**AIM OF THE EXERCISE**:
If a line contains the word "PUMP", include it in the count; state how many such lines the listing has and nothing else.

**TASK INPUT**:

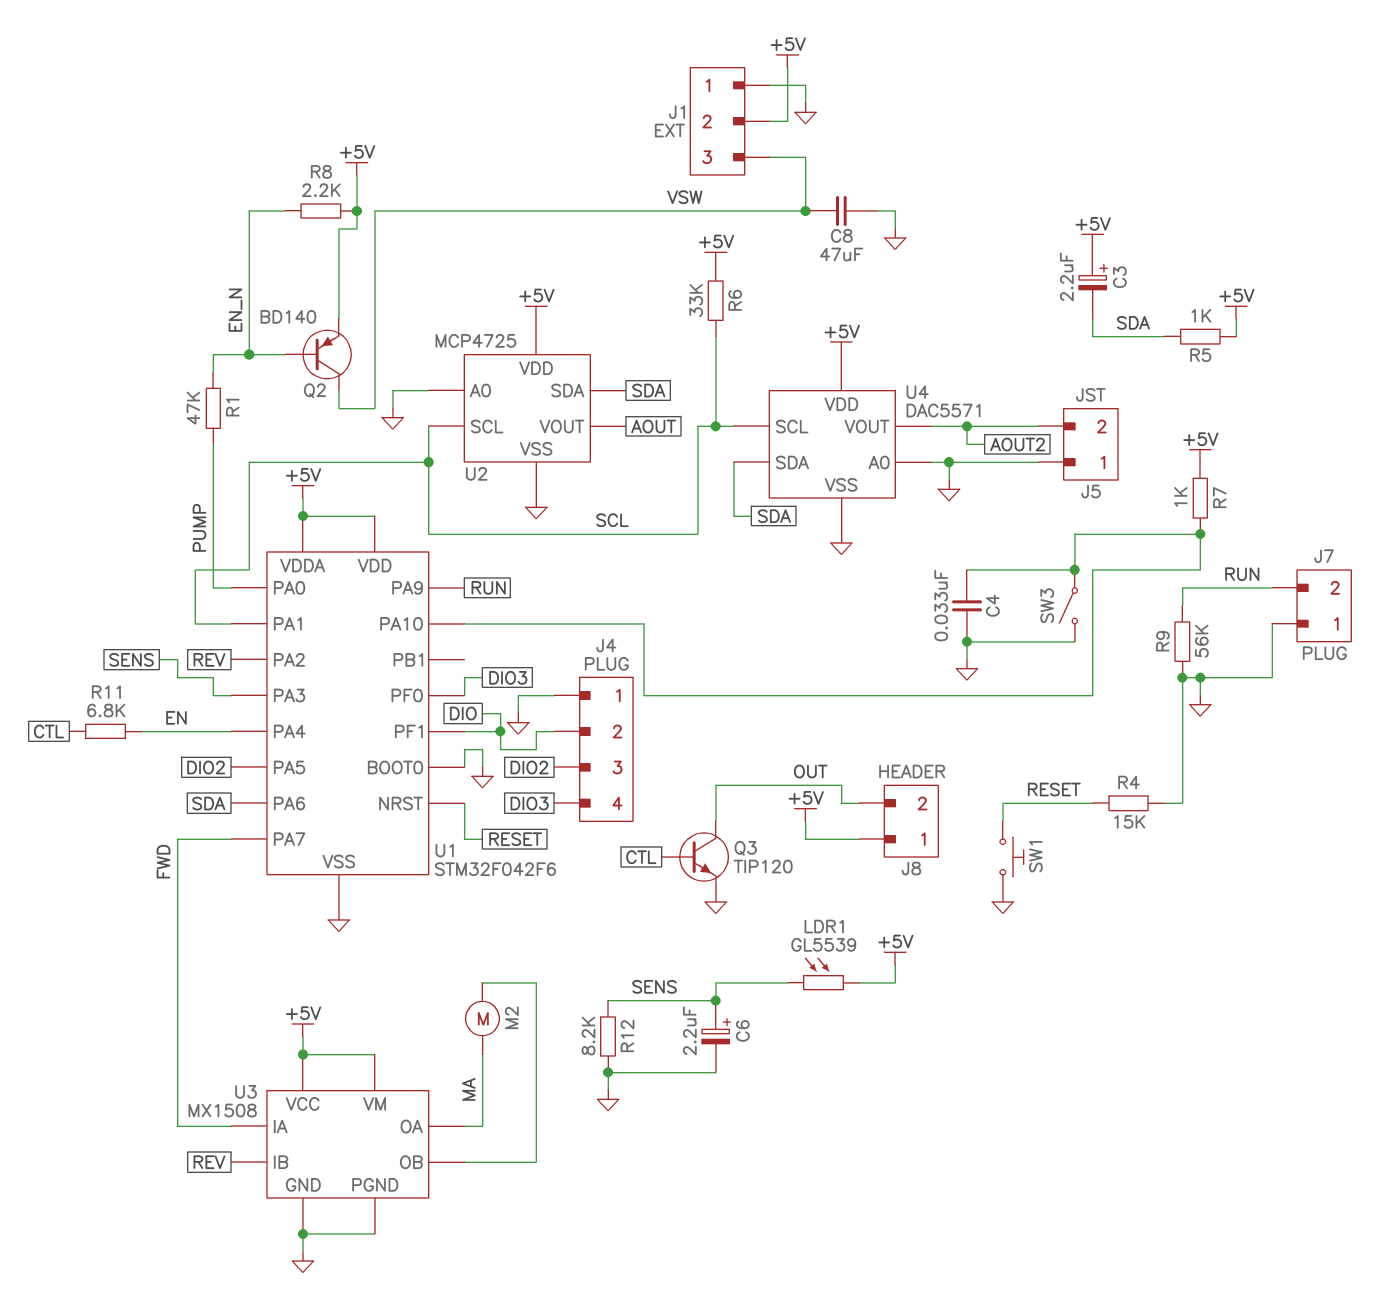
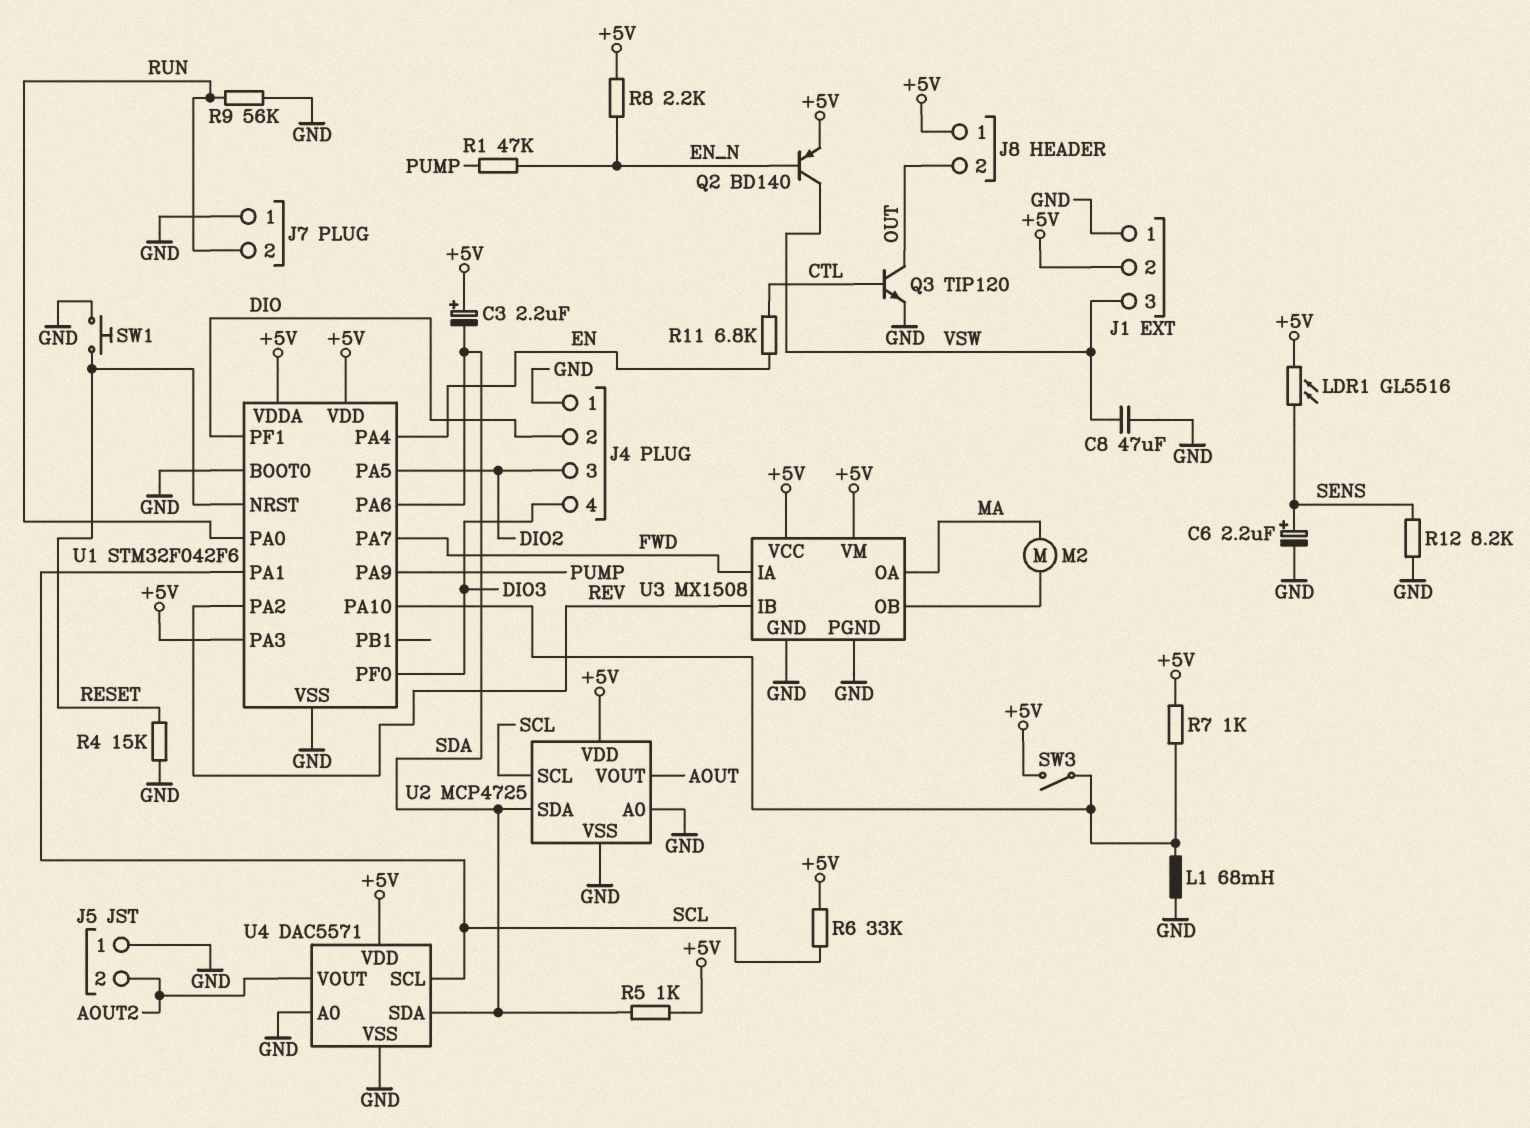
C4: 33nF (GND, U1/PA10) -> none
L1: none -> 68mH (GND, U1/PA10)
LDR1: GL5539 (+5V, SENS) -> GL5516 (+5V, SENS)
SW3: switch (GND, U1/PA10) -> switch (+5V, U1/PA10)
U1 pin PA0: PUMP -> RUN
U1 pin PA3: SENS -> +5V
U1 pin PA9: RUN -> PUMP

**SOLVED PROBLEM**:
2